Problem description:
Look through the material below and return every line that contains "BARO".

Information given:
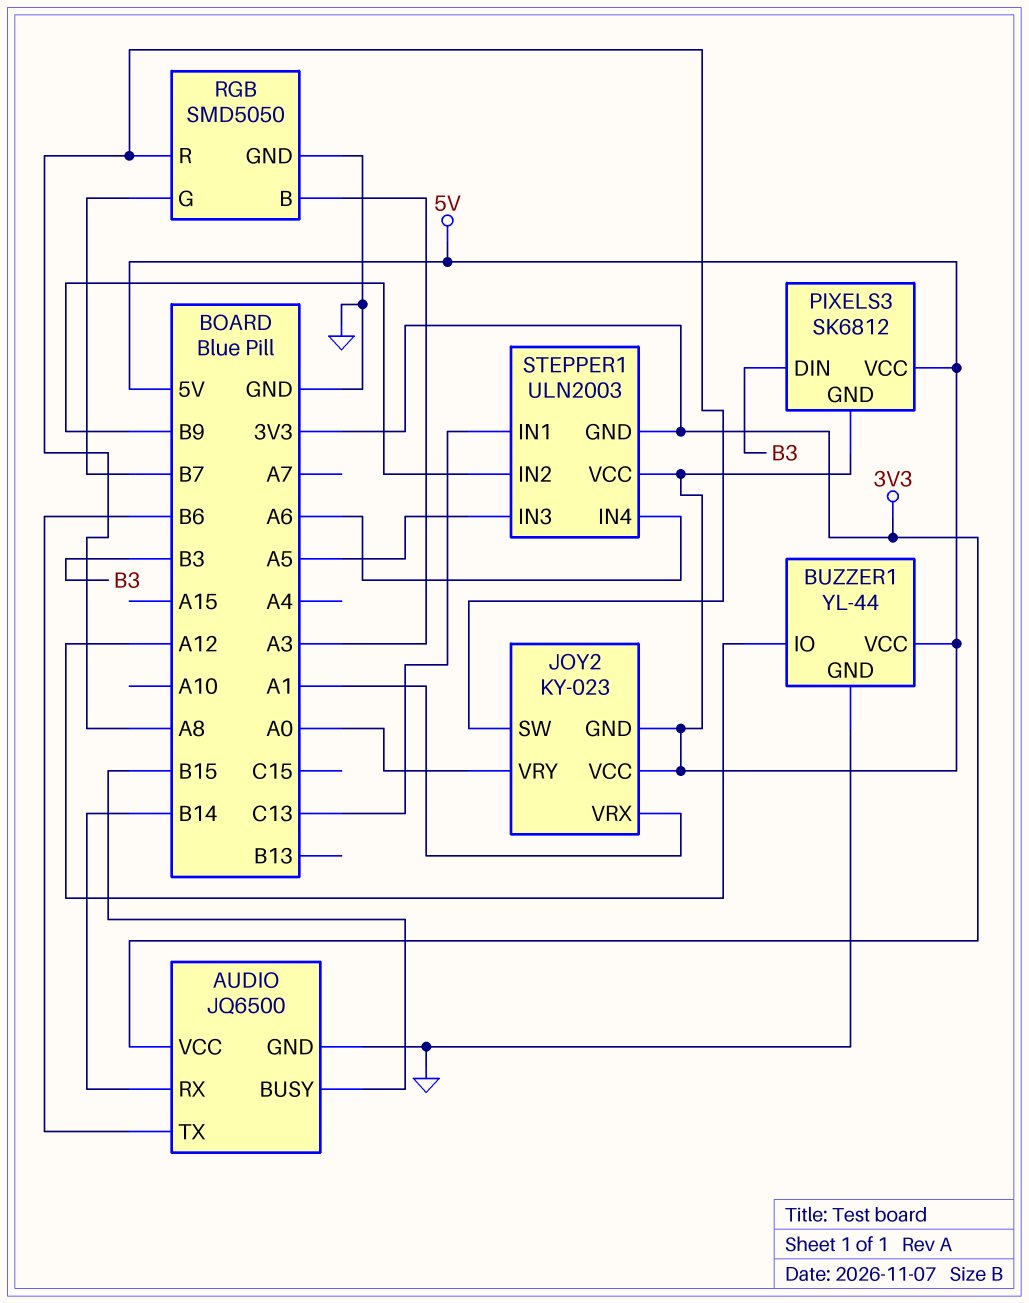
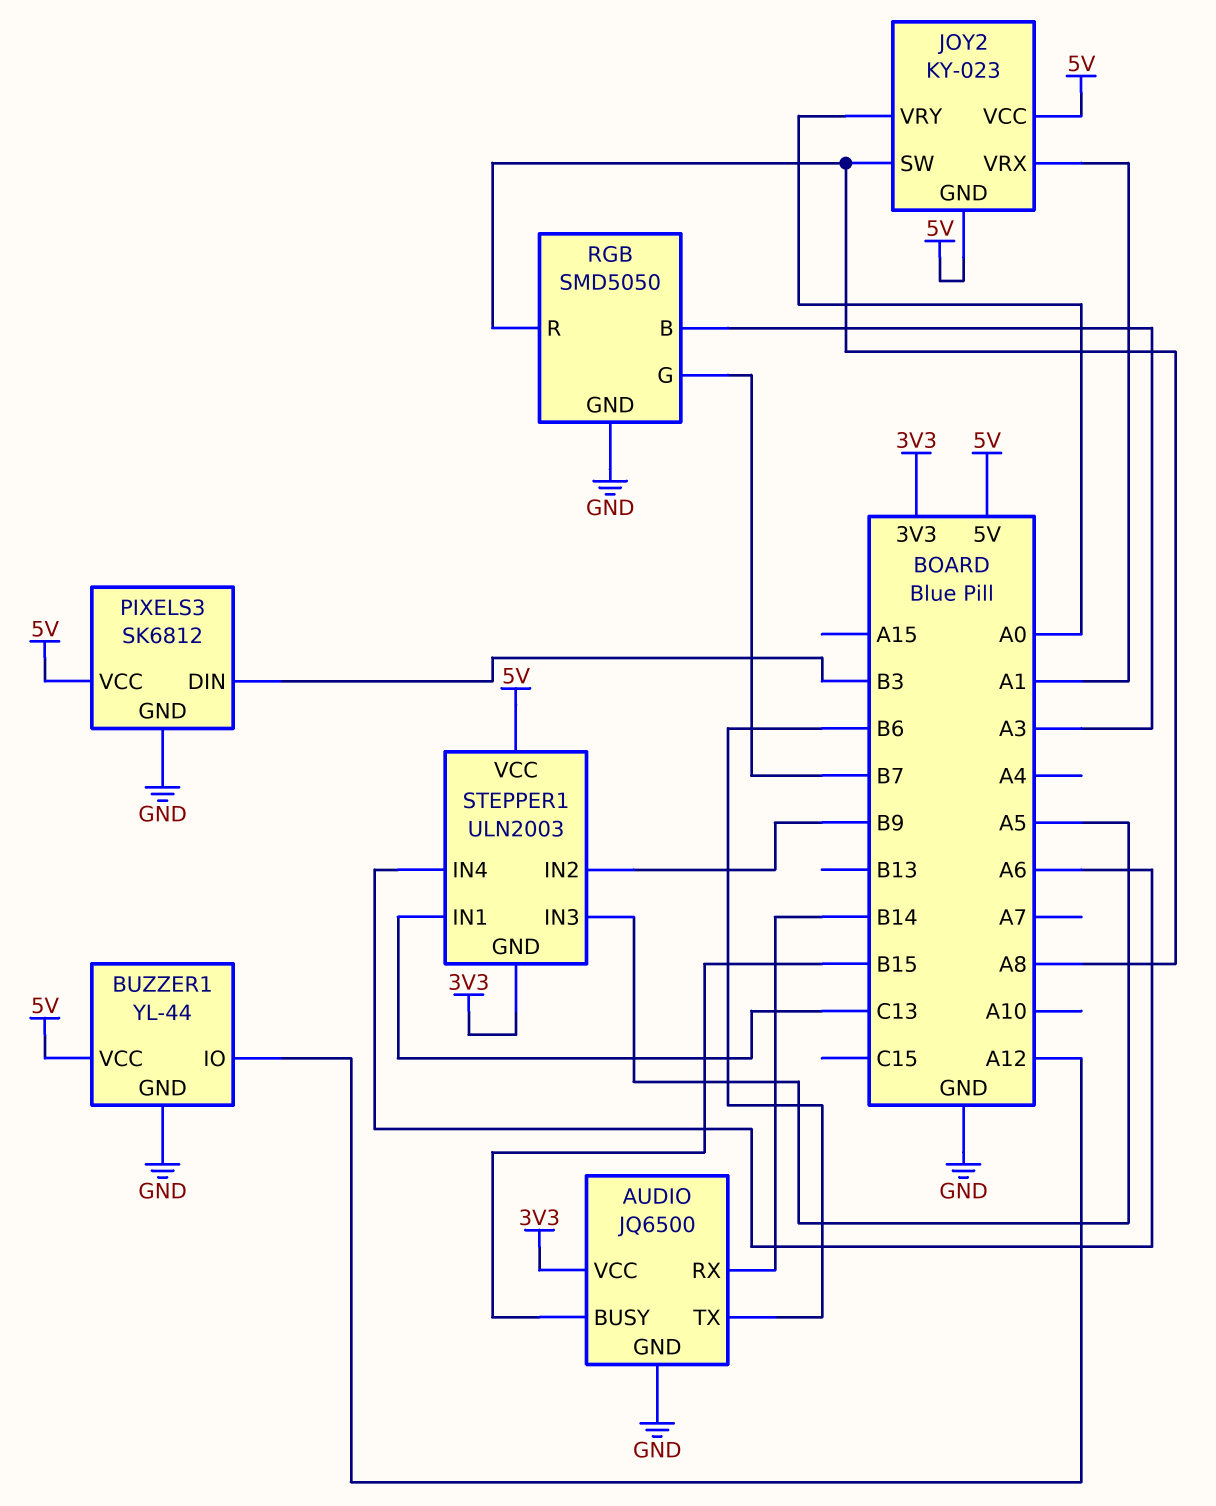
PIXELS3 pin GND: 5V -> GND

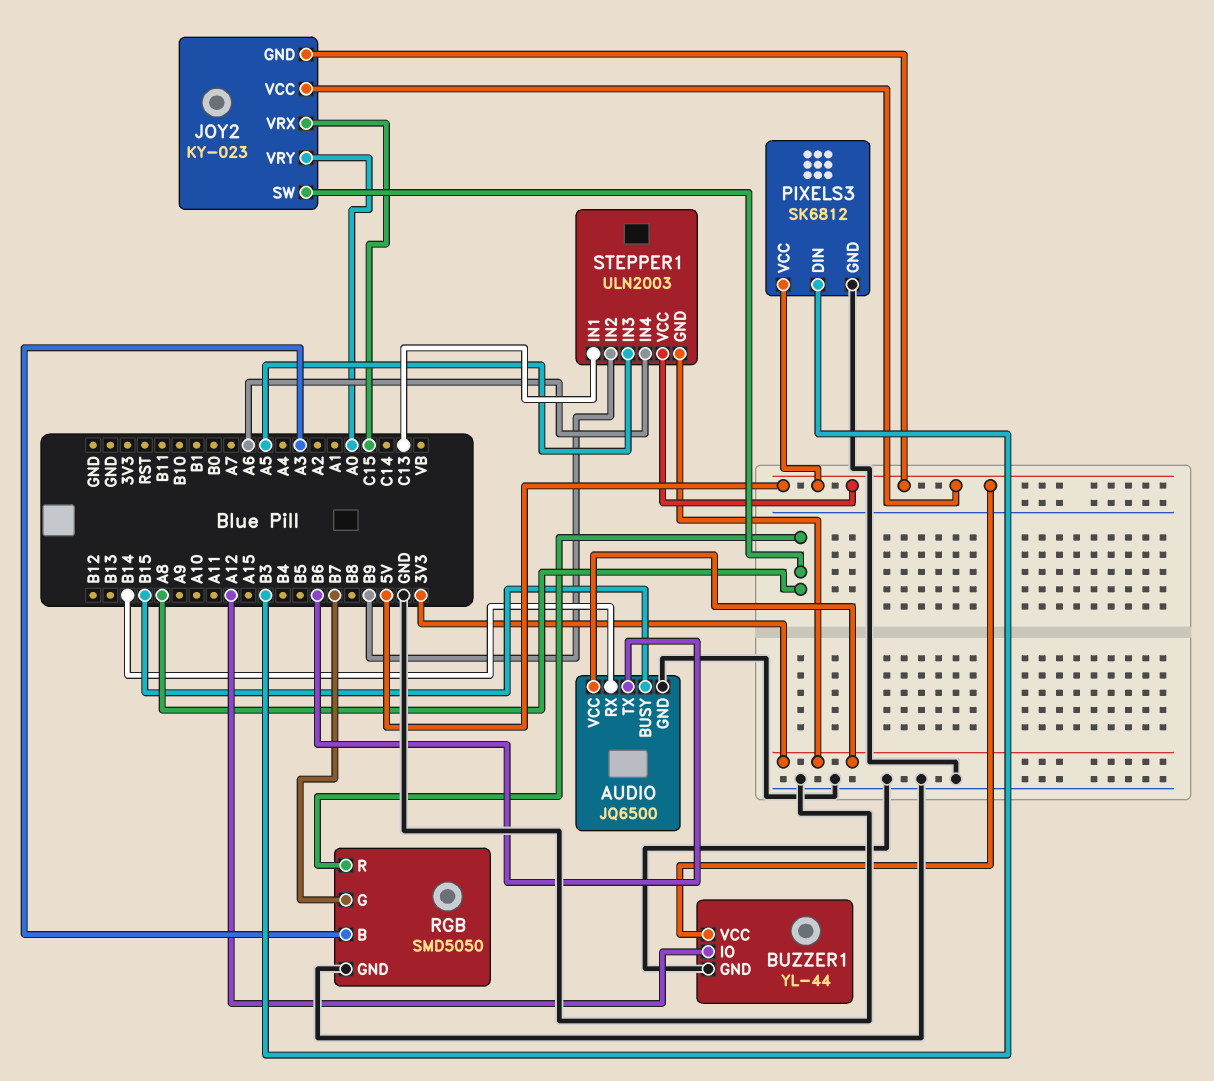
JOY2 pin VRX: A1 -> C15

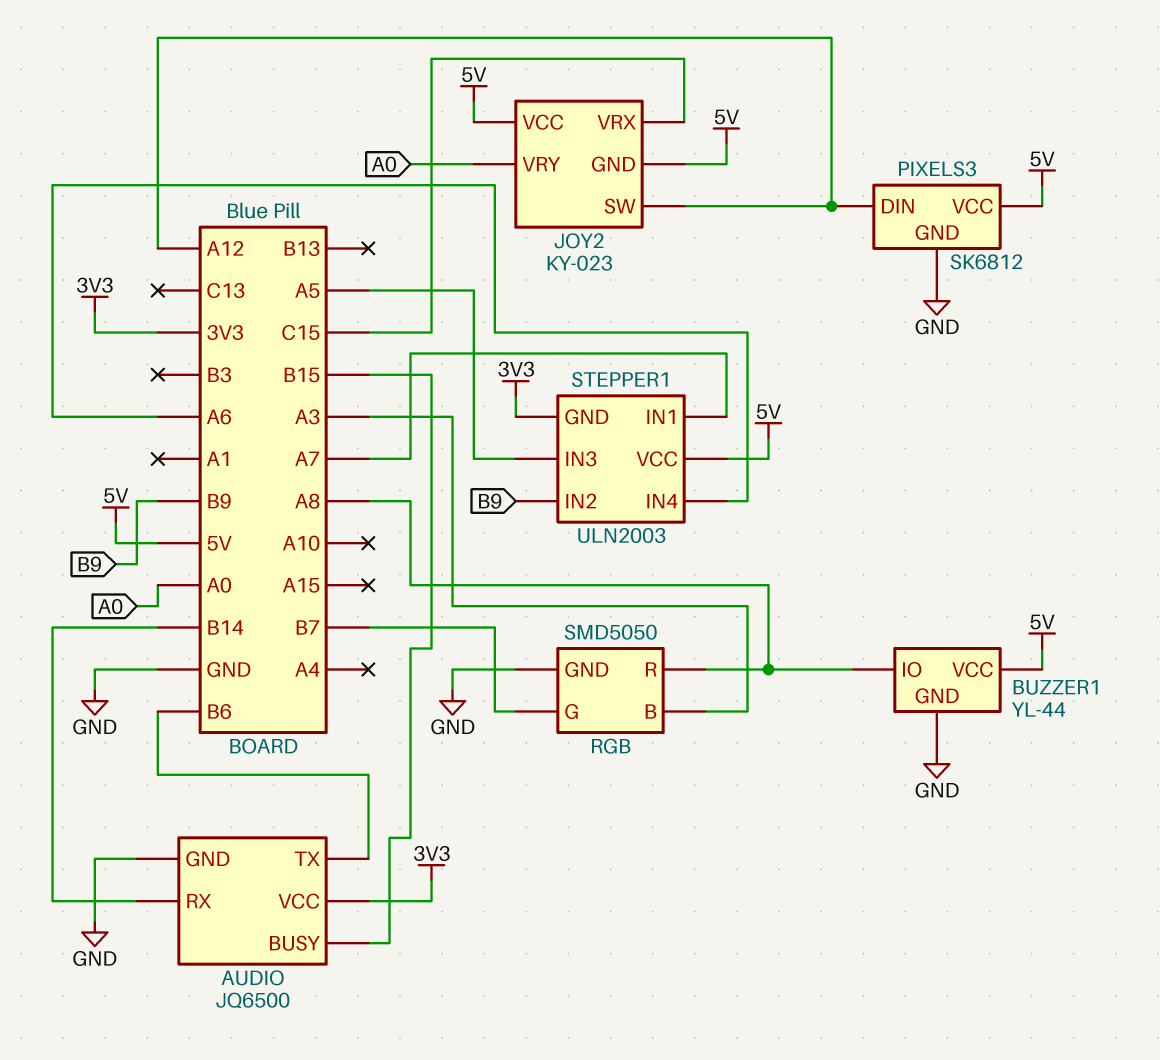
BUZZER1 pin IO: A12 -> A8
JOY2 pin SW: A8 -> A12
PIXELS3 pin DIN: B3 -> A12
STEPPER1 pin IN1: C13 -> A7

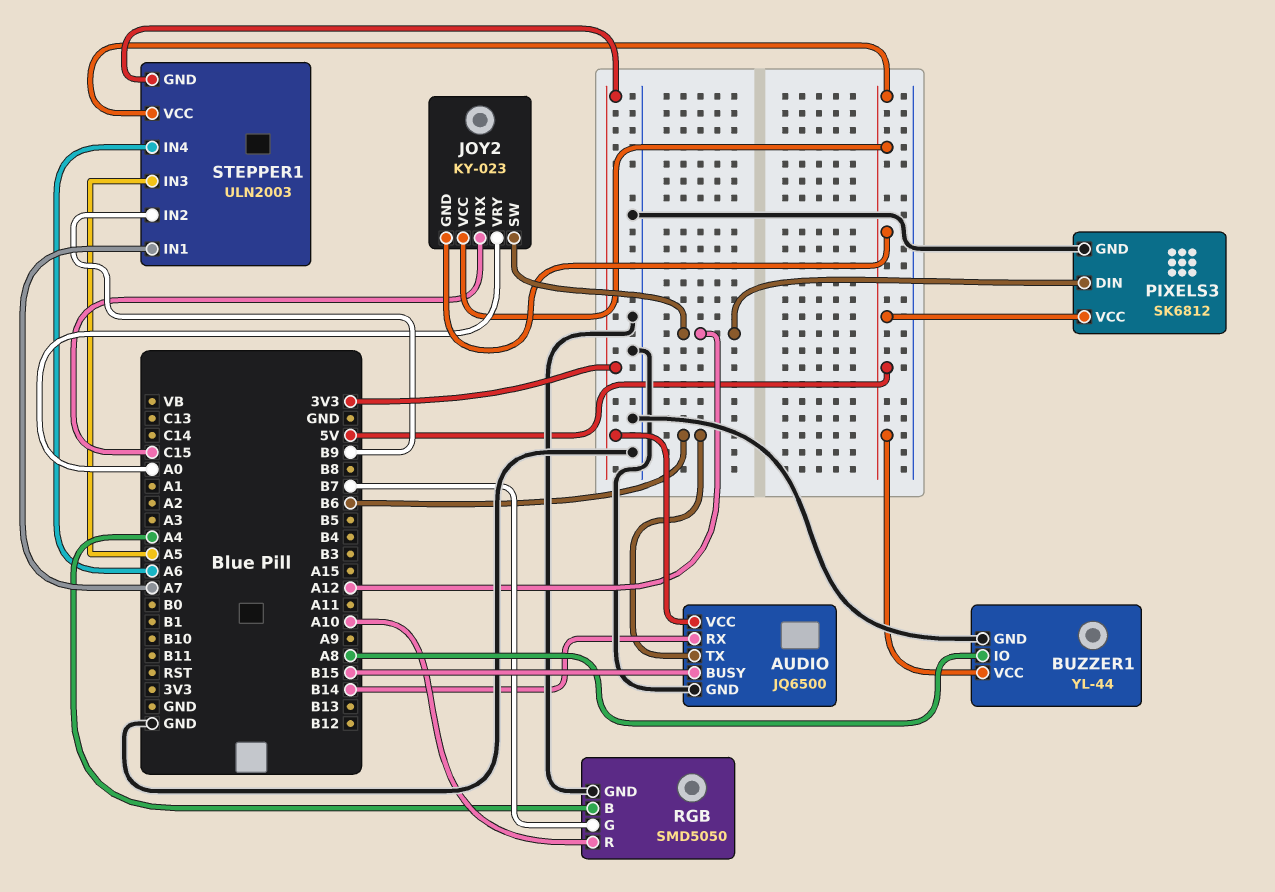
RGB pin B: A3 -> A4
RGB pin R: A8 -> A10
---
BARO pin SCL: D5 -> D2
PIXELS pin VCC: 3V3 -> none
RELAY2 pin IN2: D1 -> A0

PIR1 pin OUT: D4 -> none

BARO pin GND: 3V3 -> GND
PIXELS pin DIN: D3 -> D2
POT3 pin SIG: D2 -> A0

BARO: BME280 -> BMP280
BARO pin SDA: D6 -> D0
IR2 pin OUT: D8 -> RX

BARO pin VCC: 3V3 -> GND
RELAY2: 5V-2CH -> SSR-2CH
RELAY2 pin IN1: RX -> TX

Solution to the exercise:
BARO pin SCL: D5 -> D2
BARO pin GND: 3V3 -> GND
BARO: BME280 -> BMP280
BARO pin SDA: D6 -> D0
BARO pin VCC: 3V3 -> GND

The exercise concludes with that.